* _Directions_
The line with "JOY3 pin SW: D12 -> D18" marks where to begin; print it and all lines after it in the material below exactly, skipping pictures.
*** Listed entries ***
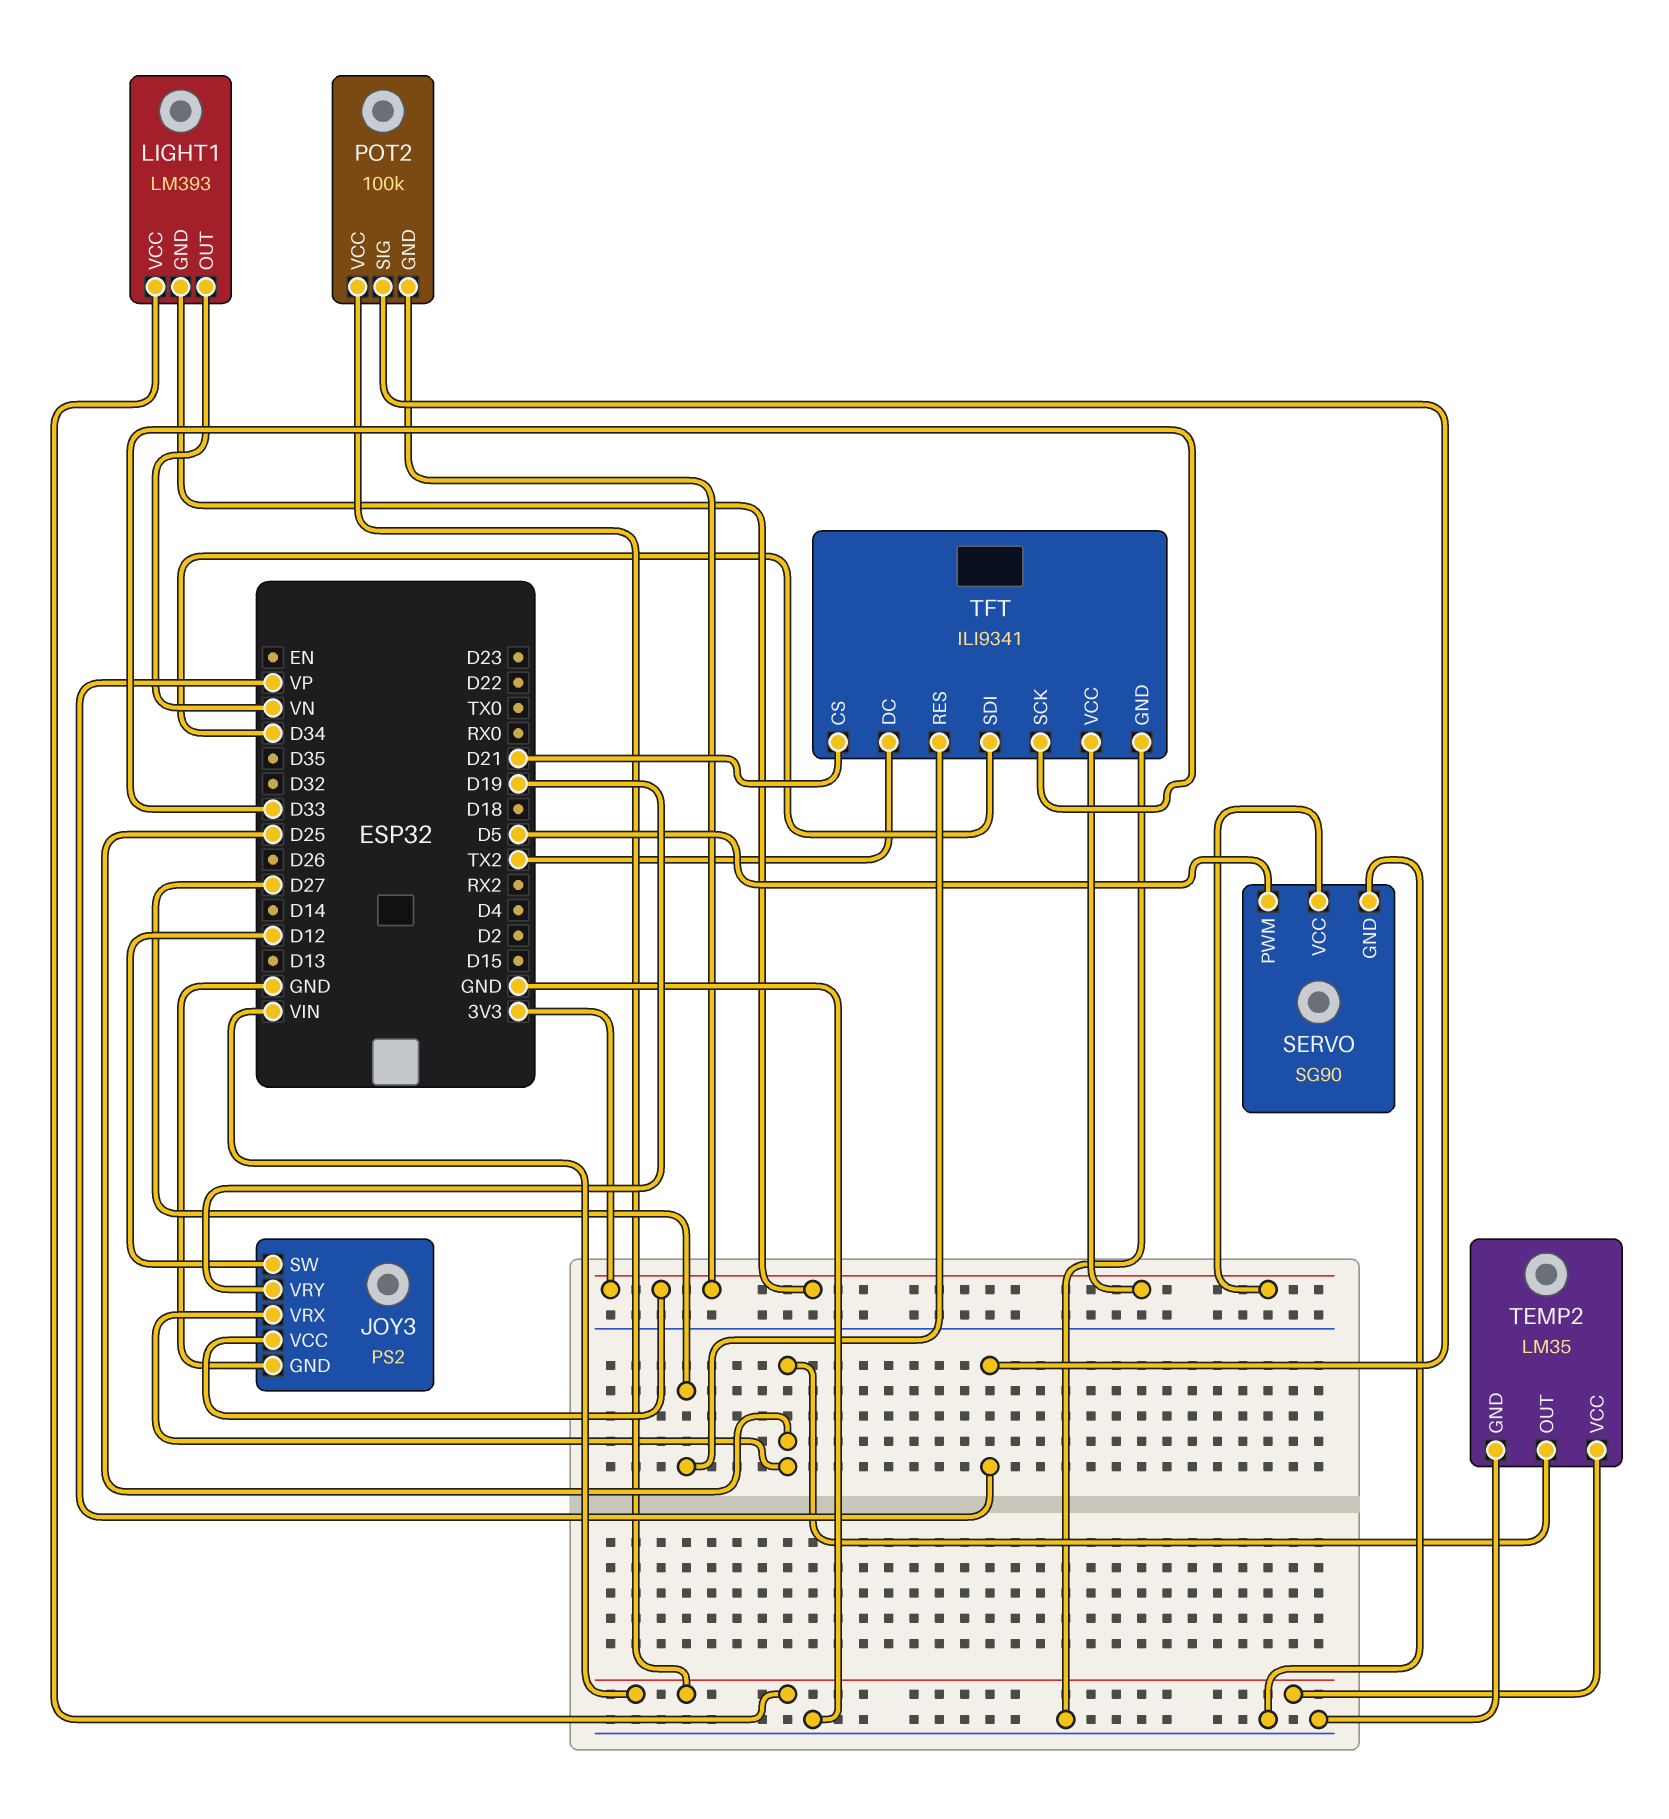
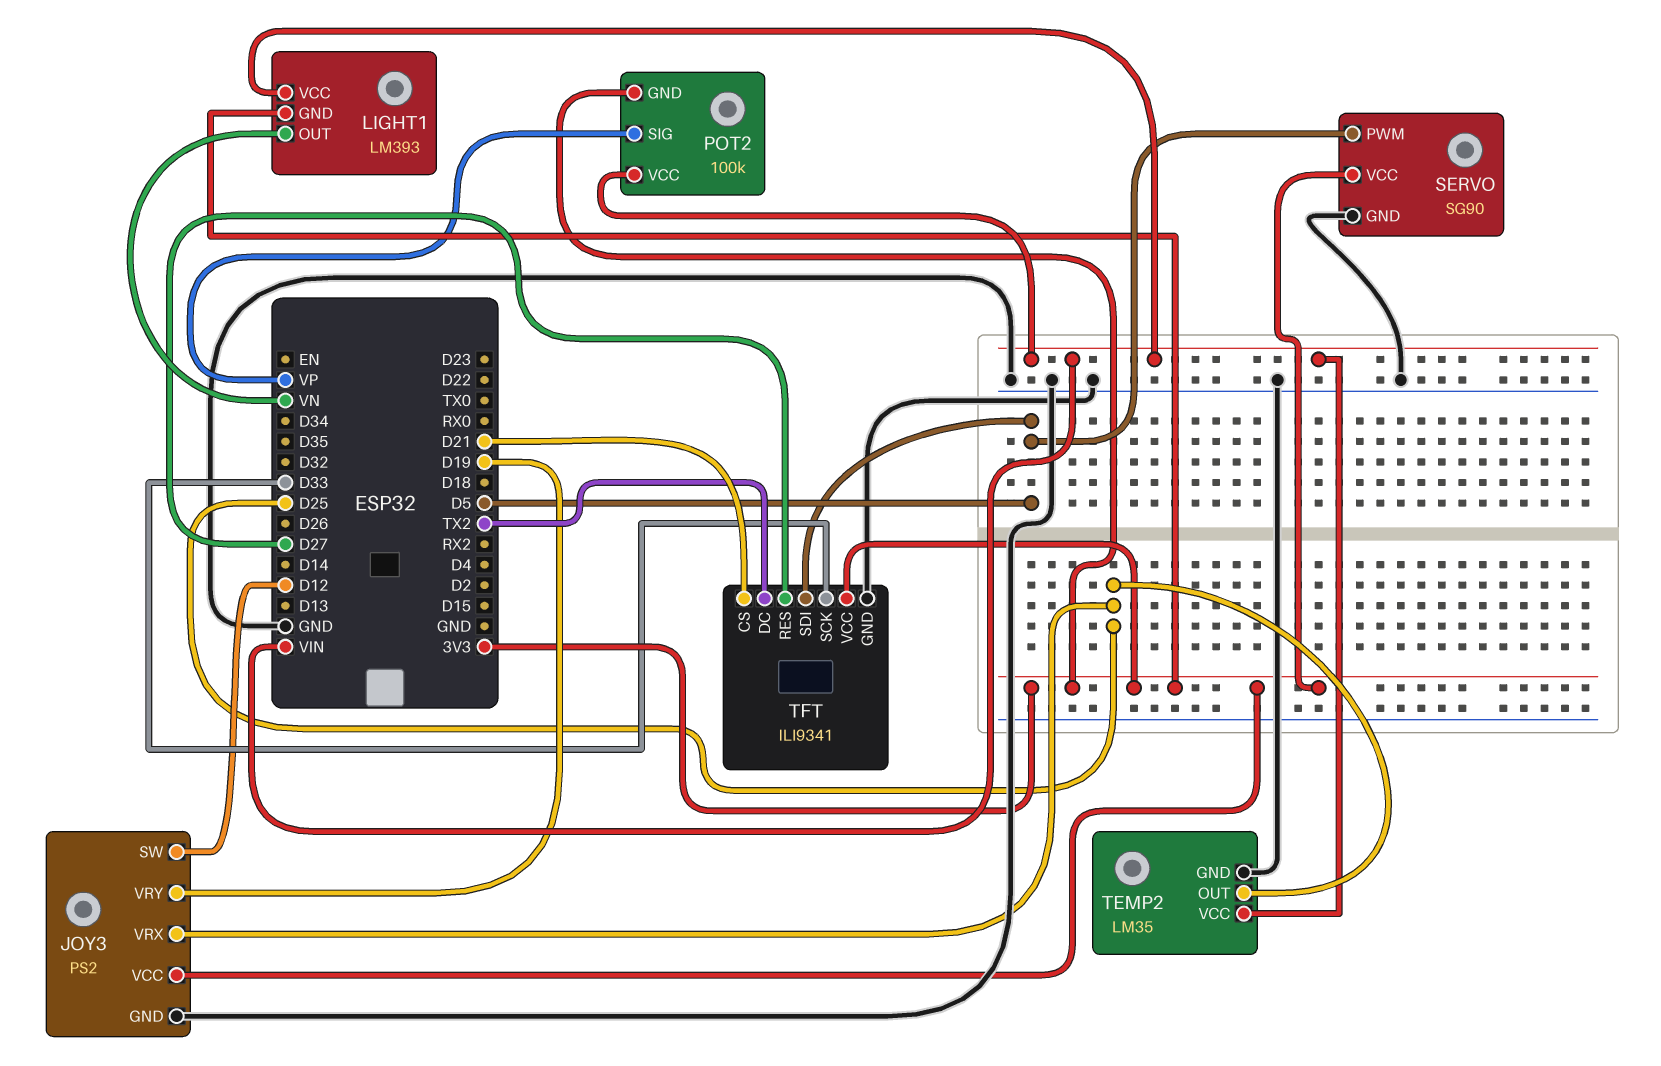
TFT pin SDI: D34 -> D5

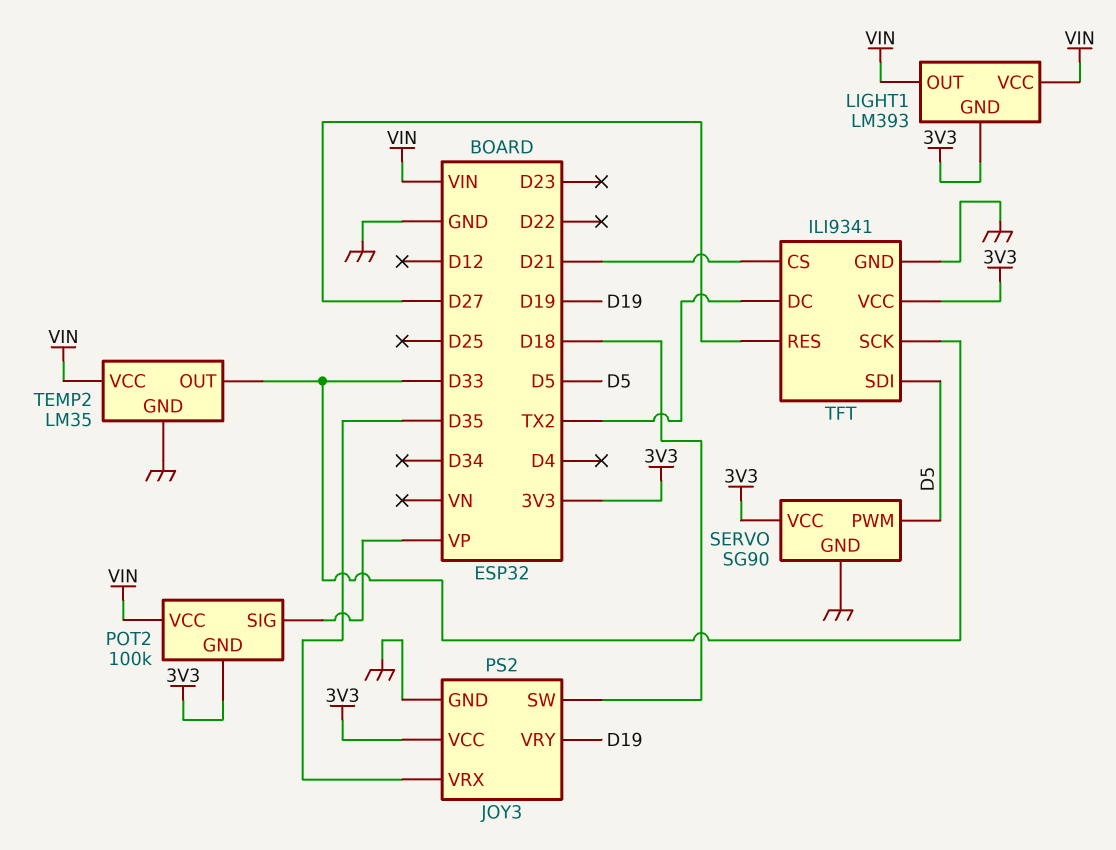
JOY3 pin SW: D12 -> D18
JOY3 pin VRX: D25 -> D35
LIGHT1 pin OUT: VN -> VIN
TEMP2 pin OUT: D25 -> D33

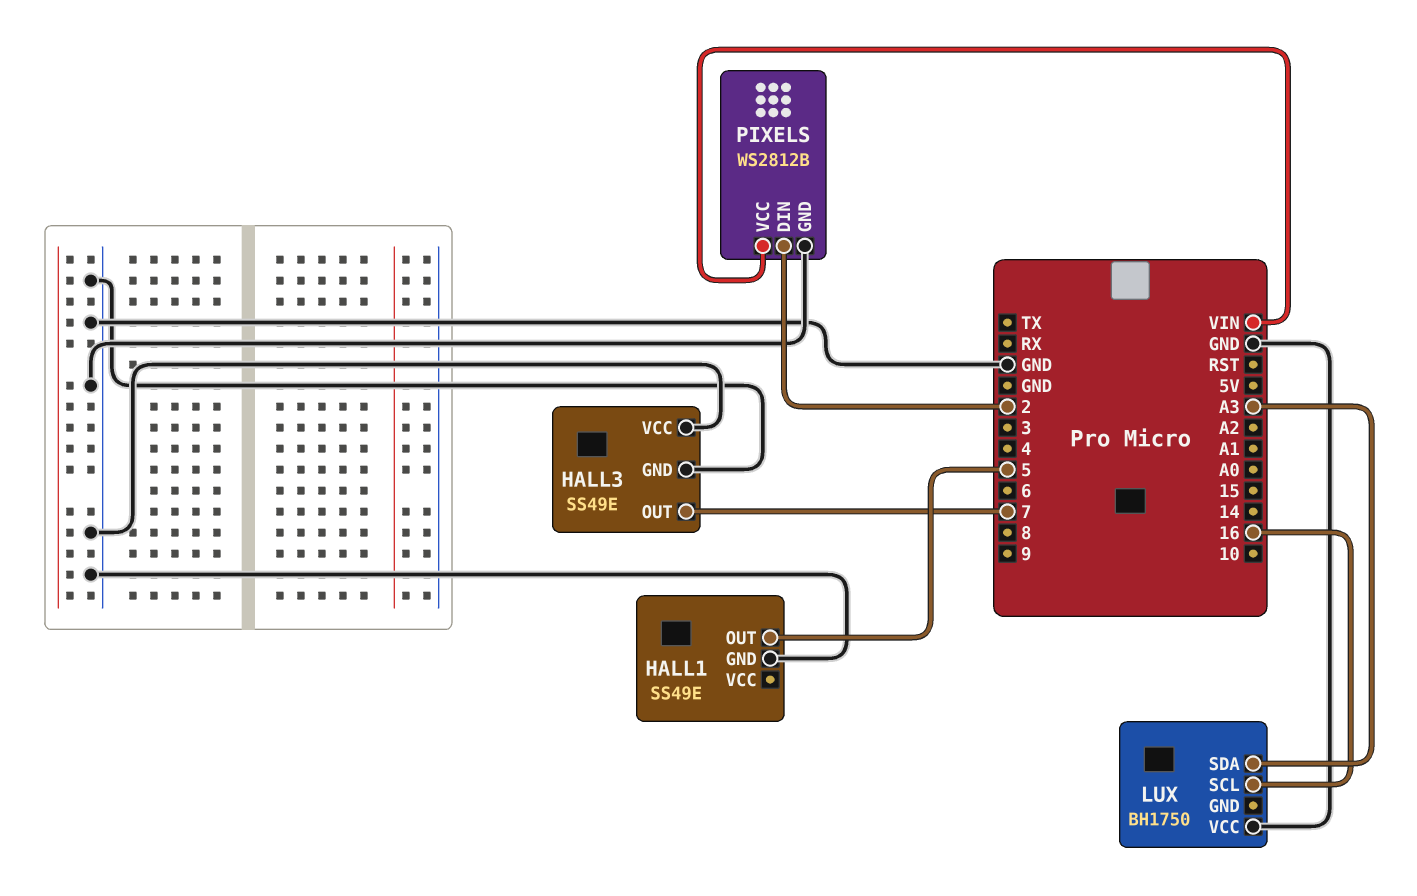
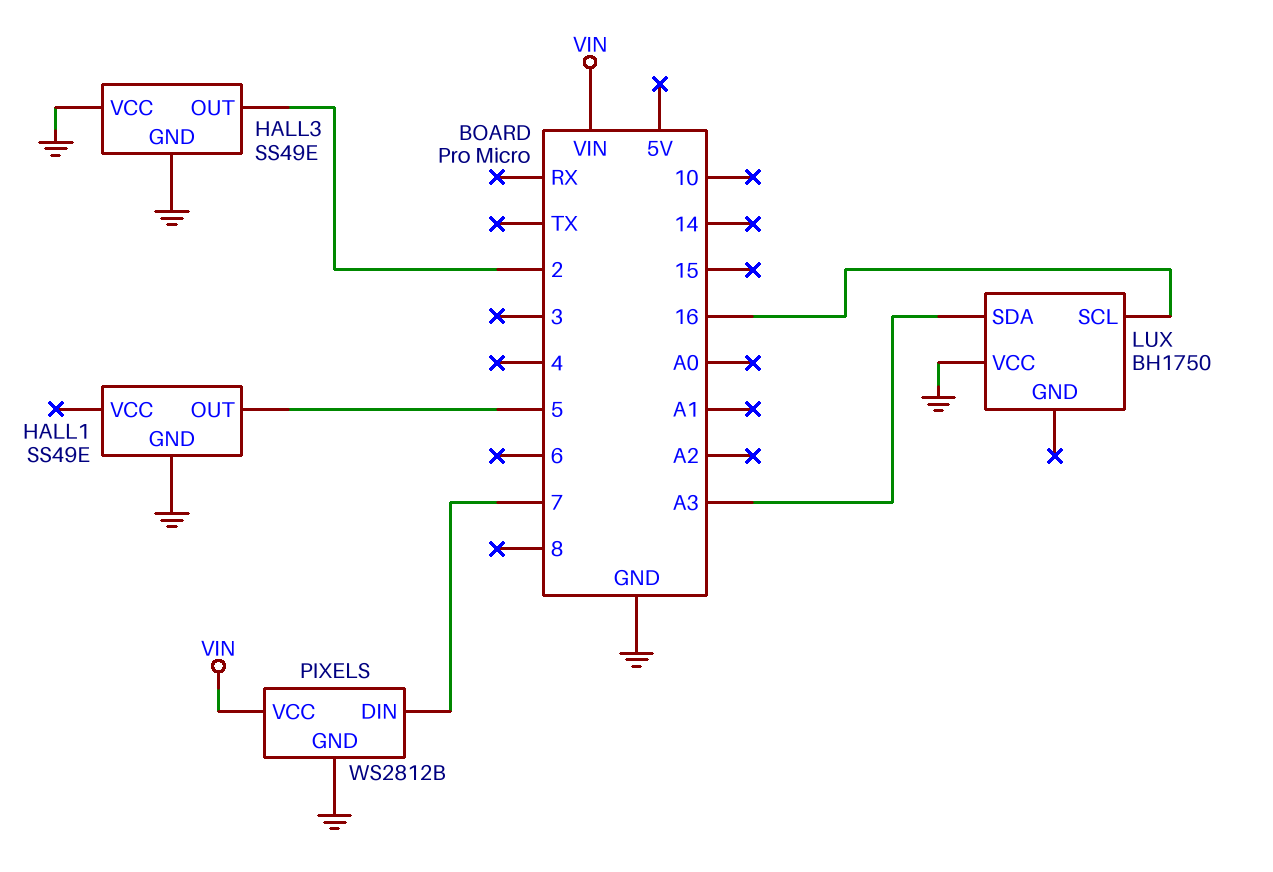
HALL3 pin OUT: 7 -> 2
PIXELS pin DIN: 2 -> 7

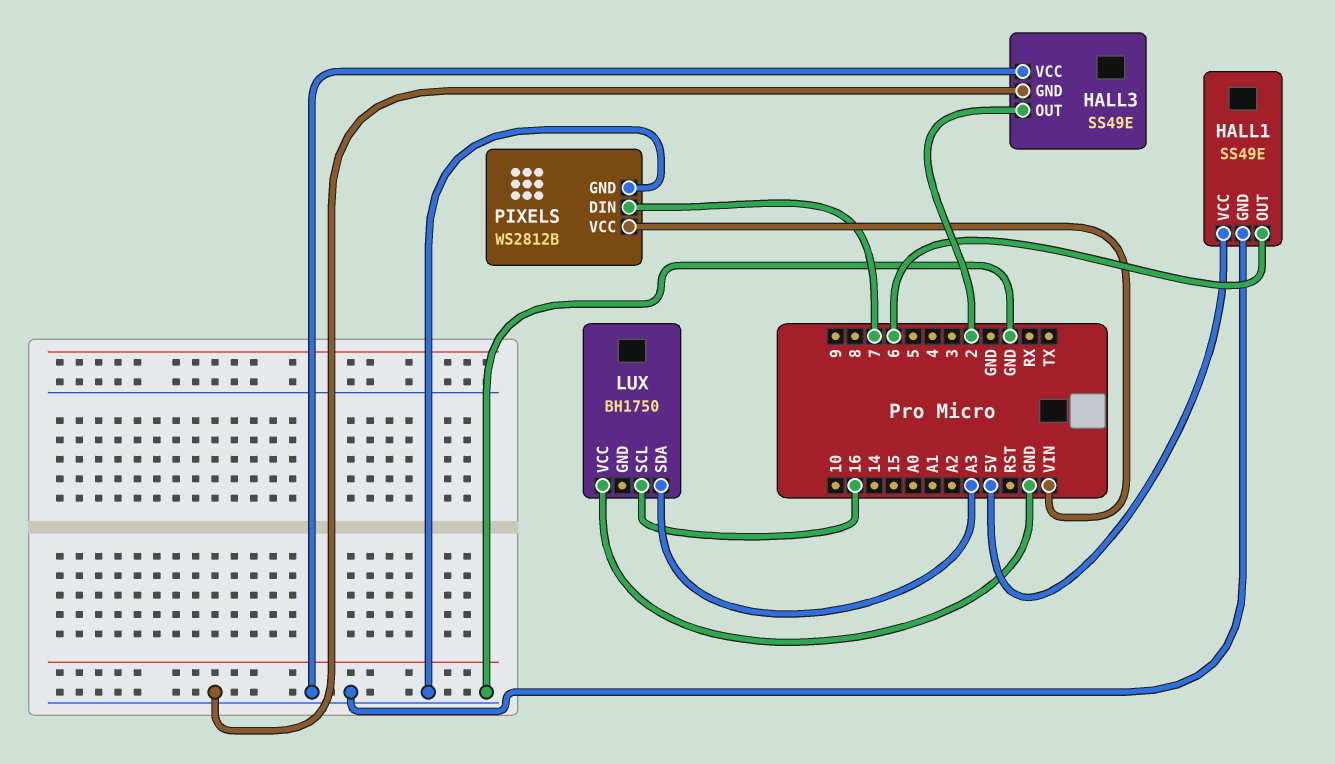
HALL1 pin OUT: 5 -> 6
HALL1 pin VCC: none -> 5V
*** End of Listed entries ***
* _Exercise response_
JOY3 pin SW: D12 -> D18
JOY3 pin VRX: D25 -> D35
LIGHT1 pin OUT: VN -> VIN
TEMP2 pin OUT: D25 -> D33

HALL3 pin OUT: 7 -> 2
PIXELS pin DIN: 2 -> 7

HALL1 pin OUT: 5 -> 6
HALL1 pin VCC: none -> 5V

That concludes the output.